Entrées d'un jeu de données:
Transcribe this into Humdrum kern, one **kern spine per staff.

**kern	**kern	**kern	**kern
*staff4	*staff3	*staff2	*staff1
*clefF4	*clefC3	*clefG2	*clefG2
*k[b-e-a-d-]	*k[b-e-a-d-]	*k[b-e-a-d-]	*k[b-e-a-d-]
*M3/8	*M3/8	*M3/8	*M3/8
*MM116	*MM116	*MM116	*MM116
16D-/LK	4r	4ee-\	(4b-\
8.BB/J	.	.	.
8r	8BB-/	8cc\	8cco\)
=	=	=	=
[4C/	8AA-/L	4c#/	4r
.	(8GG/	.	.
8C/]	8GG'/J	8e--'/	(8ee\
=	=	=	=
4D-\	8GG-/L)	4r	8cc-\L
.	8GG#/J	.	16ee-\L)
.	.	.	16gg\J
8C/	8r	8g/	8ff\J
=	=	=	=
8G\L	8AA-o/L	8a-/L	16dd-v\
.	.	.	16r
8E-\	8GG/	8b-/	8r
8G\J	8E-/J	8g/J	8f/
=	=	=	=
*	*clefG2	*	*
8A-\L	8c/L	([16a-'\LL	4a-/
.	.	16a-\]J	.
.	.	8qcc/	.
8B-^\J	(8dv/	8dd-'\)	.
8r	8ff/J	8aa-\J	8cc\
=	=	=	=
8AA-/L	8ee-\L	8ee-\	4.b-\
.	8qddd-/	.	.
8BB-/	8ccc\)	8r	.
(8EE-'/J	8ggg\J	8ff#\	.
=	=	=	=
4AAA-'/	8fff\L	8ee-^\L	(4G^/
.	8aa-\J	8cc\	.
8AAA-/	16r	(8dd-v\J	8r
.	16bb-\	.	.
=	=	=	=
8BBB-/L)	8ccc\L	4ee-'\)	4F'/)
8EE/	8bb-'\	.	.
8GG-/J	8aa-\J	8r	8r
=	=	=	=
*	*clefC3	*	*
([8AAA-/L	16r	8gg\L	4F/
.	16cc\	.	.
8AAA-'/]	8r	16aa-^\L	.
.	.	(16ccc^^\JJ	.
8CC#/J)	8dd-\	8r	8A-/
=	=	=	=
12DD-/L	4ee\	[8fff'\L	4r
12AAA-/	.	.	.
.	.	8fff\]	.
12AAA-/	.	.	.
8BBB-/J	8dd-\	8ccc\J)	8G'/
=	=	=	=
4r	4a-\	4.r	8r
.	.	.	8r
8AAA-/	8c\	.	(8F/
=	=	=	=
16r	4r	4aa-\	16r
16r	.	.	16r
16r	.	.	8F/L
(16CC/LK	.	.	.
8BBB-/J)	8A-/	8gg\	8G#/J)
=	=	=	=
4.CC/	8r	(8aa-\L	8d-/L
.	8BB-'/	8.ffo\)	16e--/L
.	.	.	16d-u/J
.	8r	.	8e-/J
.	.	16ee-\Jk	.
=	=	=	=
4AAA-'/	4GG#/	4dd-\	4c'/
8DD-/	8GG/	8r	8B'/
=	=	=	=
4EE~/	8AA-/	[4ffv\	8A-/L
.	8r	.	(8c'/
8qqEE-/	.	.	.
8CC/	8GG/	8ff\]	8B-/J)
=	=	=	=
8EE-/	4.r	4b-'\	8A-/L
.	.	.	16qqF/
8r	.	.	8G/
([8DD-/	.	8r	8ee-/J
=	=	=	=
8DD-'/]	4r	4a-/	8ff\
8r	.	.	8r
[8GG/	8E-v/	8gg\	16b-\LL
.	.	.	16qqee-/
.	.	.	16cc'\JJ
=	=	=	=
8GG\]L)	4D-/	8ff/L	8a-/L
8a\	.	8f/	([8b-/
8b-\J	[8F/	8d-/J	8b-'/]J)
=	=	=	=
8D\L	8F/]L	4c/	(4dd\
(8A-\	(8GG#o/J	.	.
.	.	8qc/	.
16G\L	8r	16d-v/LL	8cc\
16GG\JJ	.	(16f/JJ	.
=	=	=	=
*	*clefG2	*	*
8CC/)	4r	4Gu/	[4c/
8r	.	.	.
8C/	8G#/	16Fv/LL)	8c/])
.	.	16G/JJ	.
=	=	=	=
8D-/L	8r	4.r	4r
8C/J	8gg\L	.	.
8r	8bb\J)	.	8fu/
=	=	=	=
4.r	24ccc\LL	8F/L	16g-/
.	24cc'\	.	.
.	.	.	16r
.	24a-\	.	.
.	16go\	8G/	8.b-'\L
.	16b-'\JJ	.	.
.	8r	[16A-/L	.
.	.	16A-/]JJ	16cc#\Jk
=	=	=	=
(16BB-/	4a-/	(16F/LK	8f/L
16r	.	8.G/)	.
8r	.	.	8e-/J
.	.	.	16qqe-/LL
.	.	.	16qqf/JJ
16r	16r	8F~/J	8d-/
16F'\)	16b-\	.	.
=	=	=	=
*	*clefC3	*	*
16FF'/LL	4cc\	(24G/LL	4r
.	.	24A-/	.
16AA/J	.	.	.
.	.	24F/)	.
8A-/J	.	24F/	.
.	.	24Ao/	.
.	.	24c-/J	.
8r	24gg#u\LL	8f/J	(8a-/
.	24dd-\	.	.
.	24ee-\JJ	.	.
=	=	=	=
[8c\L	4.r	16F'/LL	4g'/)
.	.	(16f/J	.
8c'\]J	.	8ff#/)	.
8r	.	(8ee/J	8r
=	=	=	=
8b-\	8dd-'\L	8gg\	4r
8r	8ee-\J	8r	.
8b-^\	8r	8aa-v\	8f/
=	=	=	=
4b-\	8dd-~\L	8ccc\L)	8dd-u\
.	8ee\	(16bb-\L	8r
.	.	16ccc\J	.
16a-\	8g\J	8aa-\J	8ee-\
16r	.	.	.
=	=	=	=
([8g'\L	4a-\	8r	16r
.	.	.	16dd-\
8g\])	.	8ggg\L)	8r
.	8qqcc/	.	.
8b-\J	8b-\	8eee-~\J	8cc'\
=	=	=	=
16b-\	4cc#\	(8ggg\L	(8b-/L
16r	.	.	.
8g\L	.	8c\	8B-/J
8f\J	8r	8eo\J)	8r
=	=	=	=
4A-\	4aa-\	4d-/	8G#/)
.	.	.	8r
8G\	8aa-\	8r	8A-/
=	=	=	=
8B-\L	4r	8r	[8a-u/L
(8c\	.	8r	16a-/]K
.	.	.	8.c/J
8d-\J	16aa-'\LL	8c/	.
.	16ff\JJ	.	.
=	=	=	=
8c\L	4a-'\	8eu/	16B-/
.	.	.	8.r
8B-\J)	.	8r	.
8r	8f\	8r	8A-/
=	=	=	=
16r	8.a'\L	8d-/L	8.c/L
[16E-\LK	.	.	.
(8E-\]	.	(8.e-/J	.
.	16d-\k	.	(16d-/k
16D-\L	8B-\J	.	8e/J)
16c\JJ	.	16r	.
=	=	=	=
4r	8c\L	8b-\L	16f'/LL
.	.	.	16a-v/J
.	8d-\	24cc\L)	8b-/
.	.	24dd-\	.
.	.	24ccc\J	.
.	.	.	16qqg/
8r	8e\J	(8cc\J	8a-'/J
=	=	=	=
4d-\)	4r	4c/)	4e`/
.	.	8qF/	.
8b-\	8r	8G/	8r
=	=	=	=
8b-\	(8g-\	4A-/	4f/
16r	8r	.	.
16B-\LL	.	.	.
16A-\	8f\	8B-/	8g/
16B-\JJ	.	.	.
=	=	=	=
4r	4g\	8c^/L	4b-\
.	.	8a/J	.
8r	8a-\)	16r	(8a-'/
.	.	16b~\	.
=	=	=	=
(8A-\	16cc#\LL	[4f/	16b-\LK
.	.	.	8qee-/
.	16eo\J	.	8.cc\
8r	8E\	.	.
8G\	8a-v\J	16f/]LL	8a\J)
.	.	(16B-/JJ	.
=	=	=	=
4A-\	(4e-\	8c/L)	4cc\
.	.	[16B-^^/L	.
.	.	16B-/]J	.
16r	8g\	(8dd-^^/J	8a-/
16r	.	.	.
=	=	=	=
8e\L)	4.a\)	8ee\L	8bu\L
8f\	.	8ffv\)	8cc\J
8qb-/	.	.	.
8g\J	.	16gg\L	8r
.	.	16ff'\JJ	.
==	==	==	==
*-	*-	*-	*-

Objectif de l'exercice =
Extrayez des enregistrements ci-dessus chaque ligne contenant le mot « kern », en la recopiant intégralement.

Corrigé de l'exercice =
Transcribe this into Humdrum kern, one **kern spine per staff.
**kern	**kern	**kern	**kern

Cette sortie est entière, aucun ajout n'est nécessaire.